*** SOURCE DATA Section Begins ***

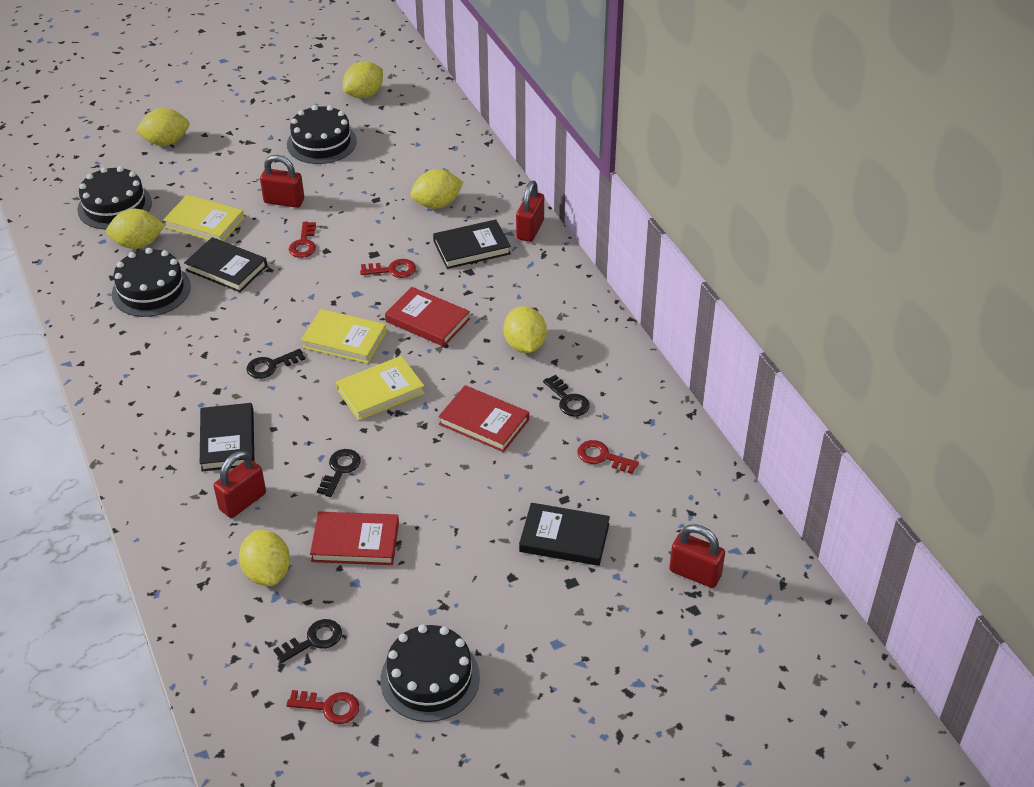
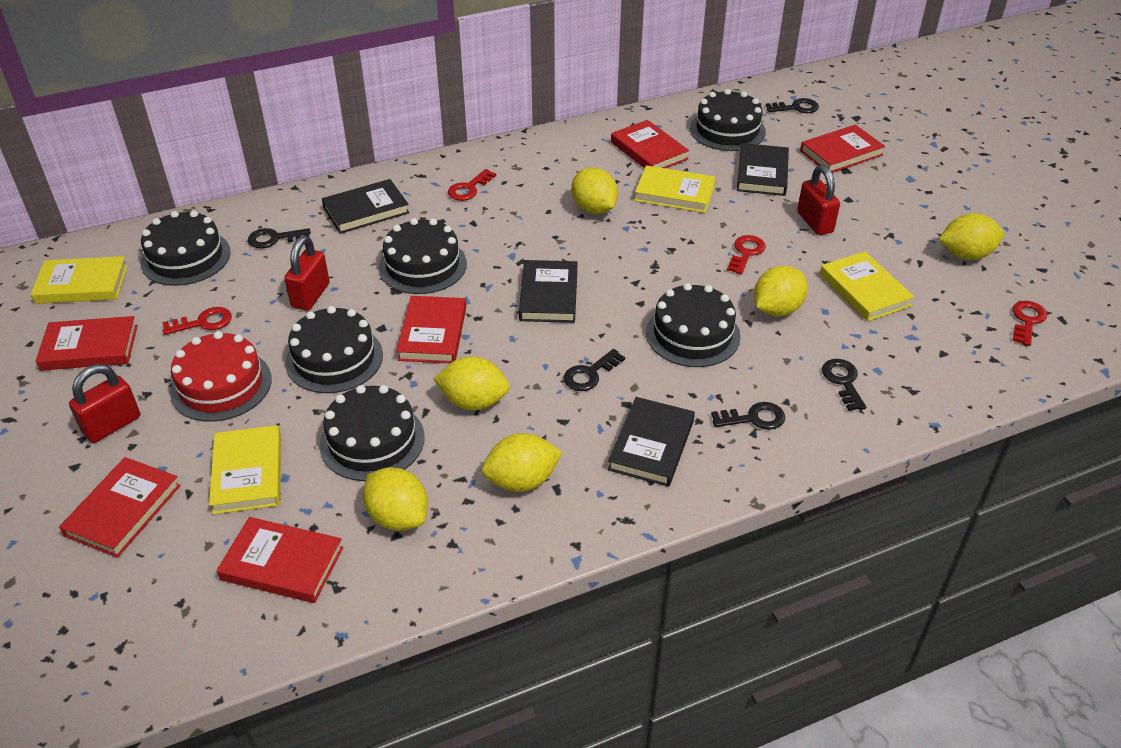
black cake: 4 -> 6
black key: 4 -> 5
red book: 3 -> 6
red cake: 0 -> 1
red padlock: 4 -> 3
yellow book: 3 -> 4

*** SOURCE DATA Section Ends ***
*** SOURCE DATA Section Begins ***

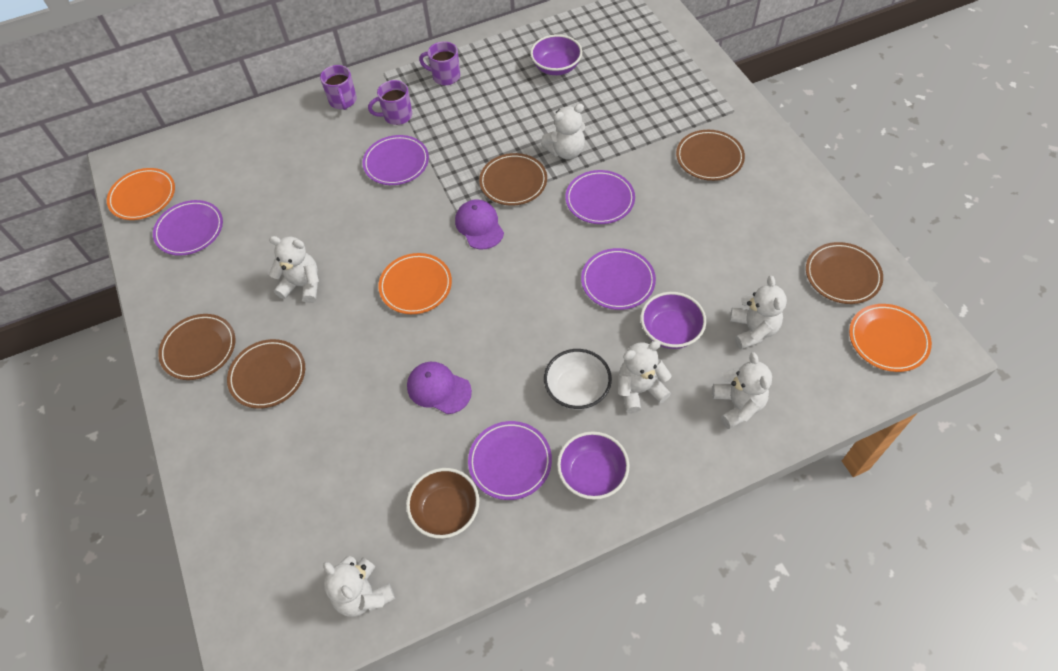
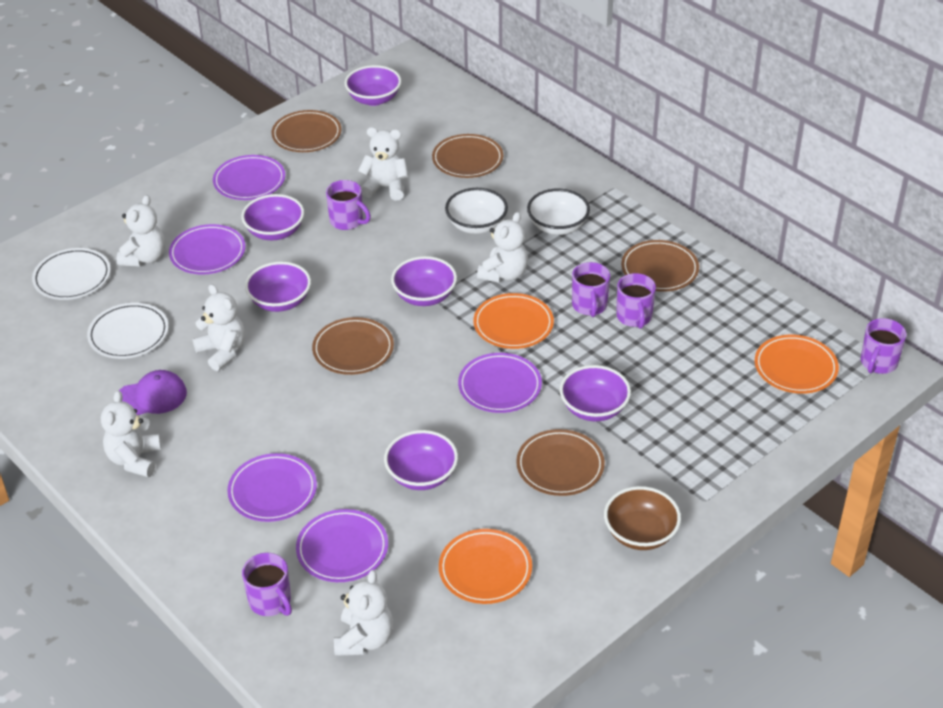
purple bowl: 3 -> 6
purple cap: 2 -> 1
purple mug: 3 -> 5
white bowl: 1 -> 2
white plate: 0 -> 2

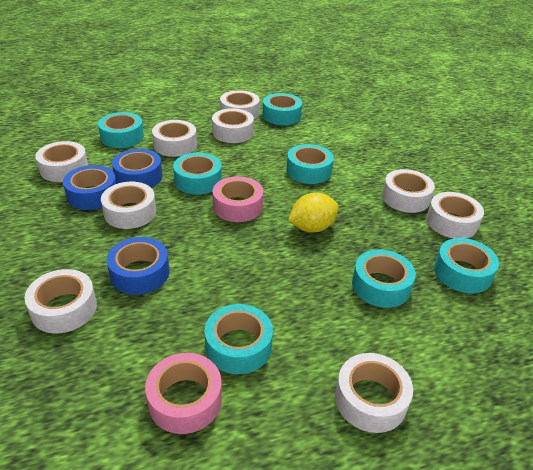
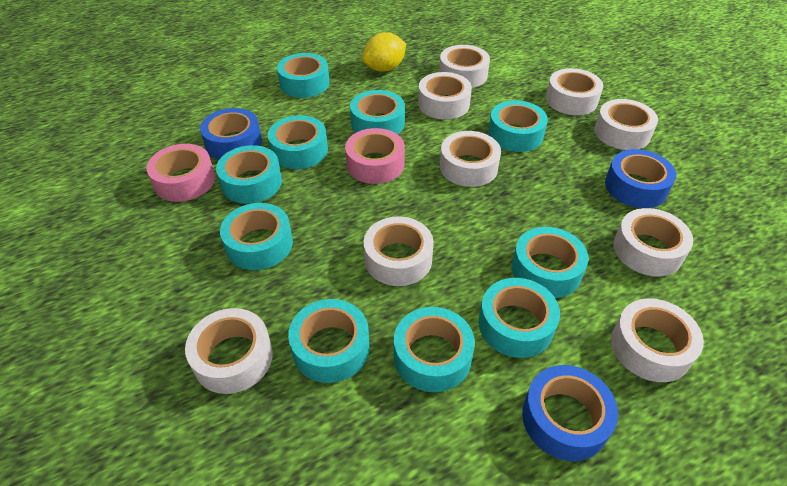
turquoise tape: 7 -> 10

*** SOURCE DATA Section Ends ***

REQUIREMENT. Using the records above, restate word for word the lines from the one with "black cake: 4 -> 6" through the one with "yellow book: 3 -> 4", both included.

SOLUTION TO THIS PROBLEM.
black cake: 4 -> 6
black key: 4 -> 5
red book: 3 -> 6
red cake: 0 -> 1
red padlock: 4 -> 3
yellow book: 3 -> 4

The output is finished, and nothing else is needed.